**Exercise instructions**
If you see a picture in the data below, omit it and copy the rest exactly.

**Data provided**
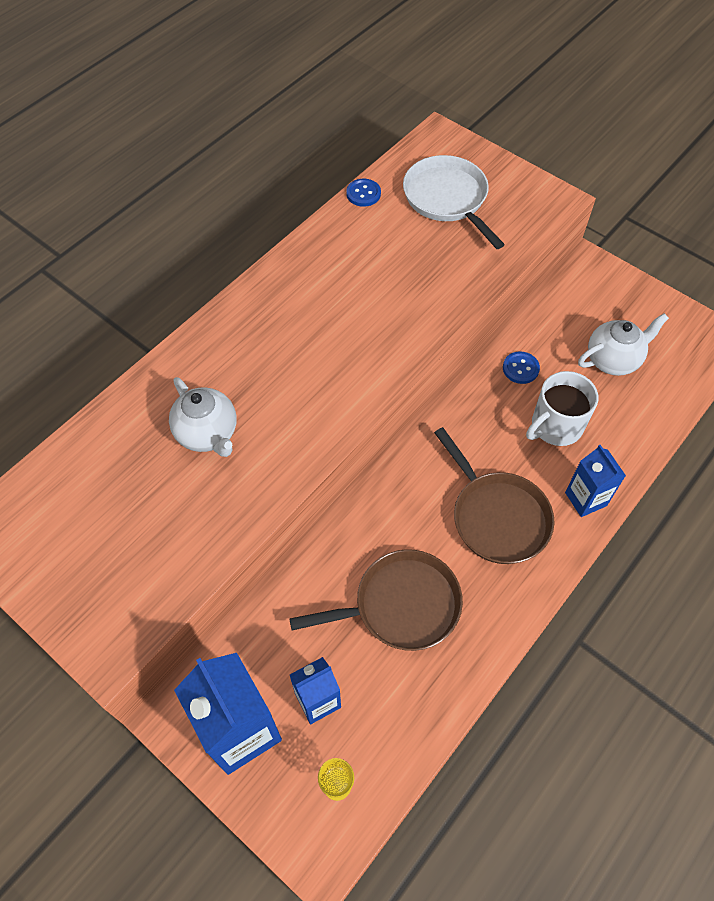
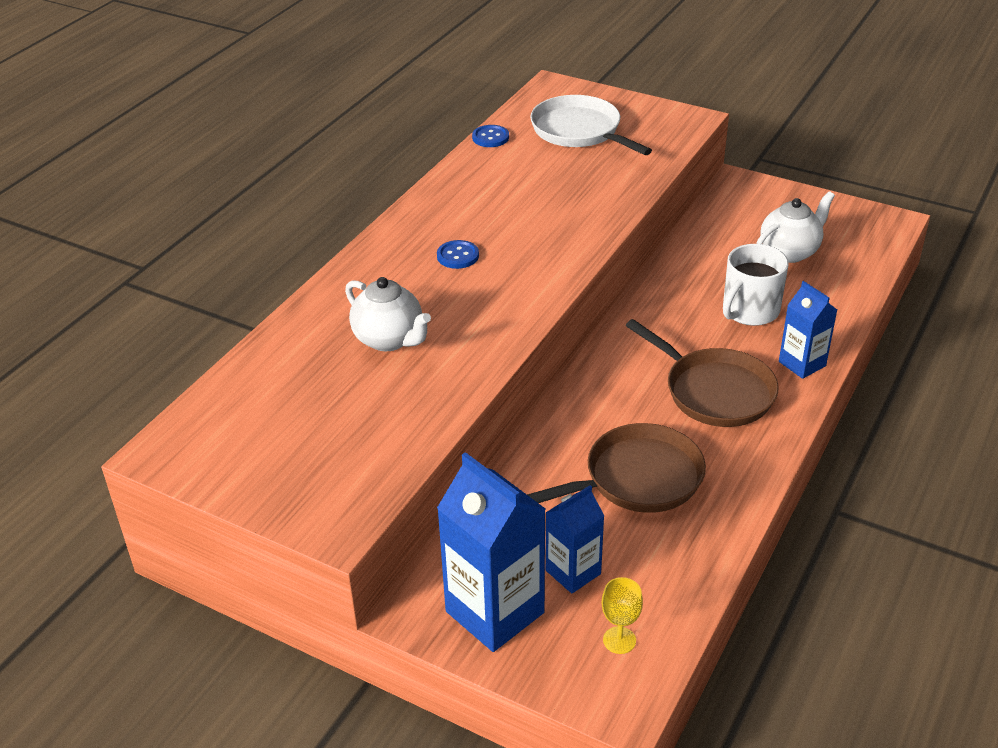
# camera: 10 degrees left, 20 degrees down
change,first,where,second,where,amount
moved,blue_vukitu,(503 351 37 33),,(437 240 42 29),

**Response**
# camera: 10 degrees left, 20 degrees down
change,first,where,second,where,amount
moved,blue_vukitu,(503 351 37 33),,(437 240 42 29),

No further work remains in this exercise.